**Brief:**
Would you return, word for word, the lines of the data below from the line with "STEPPER pin IN1: SDA -> 10" through the line with "ENC2 pin SW: A4 -> 5", and no others?

**Material shown:**
+++++

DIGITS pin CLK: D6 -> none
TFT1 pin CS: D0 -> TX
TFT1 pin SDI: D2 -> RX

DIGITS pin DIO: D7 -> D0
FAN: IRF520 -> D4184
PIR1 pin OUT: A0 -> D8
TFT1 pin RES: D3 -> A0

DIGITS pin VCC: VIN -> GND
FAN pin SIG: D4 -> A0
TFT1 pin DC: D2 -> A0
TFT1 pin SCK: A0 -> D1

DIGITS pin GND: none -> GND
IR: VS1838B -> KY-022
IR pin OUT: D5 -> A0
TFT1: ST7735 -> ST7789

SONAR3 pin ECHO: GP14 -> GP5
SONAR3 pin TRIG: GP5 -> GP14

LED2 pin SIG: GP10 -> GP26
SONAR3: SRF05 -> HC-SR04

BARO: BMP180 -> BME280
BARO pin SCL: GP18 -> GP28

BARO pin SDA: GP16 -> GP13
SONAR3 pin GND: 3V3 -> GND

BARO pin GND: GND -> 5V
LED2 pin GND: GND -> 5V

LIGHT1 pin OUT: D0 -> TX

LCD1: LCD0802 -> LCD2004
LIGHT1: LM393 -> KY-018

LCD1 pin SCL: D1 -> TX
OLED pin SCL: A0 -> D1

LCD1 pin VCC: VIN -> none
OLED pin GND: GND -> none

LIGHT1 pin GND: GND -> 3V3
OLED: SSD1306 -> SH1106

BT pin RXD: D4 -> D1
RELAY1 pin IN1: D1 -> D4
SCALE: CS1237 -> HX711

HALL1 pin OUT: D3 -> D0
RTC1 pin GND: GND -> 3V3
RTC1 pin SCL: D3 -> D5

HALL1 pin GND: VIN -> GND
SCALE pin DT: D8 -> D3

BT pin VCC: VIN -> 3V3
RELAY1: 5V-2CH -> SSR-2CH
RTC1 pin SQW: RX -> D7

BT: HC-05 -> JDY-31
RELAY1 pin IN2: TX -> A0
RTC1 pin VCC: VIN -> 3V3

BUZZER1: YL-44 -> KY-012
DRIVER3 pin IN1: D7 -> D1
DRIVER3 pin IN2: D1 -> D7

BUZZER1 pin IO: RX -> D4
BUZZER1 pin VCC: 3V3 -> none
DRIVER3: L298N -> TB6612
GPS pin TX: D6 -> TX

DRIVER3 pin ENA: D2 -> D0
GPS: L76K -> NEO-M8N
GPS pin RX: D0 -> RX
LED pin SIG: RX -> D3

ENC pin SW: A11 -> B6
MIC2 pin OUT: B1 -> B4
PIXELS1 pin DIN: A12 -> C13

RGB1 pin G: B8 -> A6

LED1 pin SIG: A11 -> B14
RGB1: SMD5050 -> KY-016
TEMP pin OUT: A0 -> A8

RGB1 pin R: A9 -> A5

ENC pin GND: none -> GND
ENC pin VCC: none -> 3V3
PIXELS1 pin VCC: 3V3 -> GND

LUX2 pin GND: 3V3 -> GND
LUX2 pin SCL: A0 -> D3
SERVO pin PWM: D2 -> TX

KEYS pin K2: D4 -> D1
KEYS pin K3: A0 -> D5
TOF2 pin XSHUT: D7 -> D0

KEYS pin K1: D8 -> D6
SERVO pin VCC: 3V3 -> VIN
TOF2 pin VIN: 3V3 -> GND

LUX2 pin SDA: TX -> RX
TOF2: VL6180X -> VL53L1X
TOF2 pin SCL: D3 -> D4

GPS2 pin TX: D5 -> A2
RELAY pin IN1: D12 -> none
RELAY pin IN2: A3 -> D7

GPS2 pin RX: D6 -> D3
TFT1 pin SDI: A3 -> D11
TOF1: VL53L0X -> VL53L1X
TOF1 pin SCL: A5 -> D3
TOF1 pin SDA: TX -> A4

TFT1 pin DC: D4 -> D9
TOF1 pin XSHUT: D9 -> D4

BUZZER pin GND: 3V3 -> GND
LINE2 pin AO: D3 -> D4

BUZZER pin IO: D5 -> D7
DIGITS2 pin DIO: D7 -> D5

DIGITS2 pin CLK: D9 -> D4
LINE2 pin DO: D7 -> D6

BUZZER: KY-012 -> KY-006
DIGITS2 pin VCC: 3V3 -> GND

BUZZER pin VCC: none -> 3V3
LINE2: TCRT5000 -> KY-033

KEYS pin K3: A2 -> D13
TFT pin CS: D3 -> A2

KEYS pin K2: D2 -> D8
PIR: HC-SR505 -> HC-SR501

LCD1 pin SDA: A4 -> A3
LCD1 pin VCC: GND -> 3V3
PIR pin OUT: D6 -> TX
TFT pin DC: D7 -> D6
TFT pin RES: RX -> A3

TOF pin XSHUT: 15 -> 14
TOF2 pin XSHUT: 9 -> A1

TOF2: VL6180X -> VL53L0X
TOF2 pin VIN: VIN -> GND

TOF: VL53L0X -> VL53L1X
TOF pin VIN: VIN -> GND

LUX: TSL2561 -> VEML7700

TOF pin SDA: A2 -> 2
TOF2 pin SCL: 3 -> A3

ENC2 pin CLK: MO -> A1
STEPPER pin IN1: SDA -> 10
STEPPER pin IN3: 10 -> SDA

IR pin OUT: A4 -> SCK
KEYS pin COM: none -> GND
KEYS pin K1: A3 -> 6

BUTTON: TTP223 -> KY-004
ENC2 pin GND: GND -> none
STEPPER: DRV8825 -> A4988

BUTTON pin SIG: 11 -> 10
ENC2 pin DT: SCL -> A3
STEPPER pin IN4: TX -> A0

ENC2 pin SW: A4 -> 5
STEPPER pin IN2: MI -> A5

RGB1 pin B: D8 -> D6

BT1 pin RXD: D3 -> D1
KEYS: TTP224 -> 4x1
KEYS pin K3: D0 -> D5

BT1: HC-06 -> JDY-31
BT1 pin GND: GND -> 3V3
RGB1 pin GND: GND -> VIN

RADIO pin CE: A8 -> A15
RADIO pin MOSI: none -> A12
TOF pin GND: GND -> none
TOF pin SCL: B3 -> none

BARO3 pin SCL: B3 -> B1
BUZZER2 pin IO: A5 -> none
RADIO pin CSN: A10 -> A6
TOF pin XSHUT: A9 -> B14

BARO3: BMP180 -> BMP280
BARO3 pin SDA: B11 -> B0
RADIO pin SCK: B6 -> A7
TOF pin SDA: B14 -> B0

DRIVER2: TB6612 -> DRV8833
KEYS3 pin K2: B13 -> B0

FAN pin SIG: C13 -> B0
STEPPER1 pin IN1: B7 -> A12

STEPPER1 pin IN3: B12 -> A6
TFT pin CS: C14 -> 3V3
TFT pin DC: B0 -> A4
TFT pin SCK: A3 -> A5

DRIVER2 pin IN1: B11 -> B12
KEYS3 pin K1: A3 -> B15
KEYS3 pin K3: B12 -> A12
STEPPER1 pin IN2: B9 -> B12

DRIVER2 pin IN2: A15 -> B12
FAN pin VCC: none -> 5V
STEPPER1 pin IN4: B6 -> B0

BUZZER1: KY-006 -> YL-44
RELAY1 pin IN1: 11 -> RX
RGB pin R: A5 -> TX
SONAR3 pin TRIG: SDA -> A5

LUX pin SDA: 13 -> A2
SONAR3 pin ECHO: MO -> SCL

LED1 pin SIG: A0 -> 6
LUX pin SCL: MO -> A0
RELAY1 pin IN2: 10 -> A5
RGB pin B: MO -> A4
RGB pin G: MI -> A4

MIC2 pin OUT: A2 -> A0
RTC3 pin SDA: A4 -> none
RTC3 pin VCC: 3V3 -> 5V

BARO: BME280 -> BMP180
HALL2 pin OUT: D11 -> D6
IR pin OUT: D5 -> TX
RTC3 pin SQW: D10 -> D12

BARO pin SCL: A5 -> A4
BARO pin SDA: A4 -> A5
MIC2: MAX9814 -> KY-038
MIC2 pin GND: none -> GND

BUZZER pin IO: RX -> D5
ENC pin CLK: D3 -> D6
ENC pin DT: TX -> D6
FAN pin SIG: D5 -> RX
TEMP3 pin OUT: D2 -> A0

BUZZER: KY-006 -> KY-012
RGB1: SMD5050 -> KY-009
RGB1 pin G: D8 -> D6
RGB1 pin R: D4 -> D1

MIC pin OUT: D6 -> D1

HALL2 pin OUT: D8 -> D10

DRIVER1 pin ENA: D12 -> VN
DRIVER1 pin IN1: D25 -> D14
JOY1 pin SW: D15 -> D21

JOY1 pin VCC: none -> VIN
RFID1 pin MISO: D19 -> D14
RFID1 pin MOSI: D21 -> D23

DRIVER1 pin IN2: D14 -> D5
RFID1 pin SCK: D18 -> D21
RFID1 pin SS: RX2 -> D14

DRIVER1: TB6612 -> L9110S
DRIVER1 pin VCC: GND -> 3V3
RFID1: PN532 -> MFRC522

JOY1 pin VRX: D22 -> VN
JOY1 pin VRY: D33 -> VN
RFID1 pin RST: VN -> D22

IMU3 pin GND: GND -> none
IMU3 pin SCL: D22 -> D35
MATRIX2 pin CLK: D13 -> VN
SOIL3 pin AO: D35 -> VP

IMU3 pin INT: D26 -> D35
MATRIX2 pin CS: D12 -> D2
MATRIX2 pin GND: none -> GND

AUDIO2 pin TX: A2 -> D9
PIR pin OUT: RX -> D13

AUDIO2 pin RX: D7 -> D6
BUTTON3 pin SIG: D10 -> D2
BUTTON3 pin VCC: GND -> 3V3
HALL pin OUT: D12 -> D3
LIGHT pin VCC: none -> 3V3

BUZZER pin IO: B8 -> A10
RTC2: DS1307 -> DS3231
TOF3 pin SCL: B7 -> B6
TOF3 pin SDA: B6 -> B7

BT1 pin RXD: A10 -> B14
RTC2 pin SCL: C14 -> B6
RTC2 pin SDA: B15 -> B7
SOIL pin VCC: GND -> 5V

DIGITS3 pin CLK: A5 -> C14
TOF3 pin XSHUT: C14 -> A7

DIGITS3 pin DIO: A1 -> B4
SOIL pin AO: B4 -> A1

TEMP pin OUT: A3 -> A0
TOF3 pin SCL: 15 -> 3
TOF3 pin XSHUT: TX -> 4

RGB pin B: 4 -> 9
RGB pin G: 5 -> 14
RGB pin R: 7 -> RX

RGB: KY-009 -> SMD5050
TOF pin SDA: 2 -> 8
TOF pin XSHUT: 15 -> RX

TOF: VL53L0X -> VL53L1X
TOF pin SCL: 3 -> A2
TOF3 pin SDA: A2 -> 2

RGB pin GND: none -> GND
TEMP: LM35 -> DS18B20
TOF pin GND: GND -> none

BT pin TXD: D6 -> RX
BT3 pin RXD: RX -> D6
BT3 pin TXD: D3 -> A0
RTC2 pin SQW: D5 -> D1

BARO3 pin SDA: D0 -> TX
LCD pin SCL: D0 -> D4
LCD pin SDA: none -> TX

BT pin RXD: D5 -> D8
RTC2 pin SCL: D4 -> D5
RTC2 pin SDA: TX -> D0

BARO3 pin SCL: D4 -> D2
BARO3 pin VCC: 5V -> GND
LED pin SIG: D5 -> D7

+++++

**Answer to this task:**
STEPPER pin IN1: SDA -> 10
STEPPER pin IN3: 10 -> SDA

IR pin OUT: A4 -> SCK
KEYS pin COM: none -> GND
KEYS pin K1: A3 -> 6

BUTTON: TTP223 -> KY-004
ENC2 pin GND: GND -> none
STEPPER: DRV8825 -> A4988

BUTTON pin SIG: 11 -> 10
ENC2 pin DT: SCL -> A3
STEPPER pin IN4: TX -> A0

ENC2 pin SW: A4 -> 5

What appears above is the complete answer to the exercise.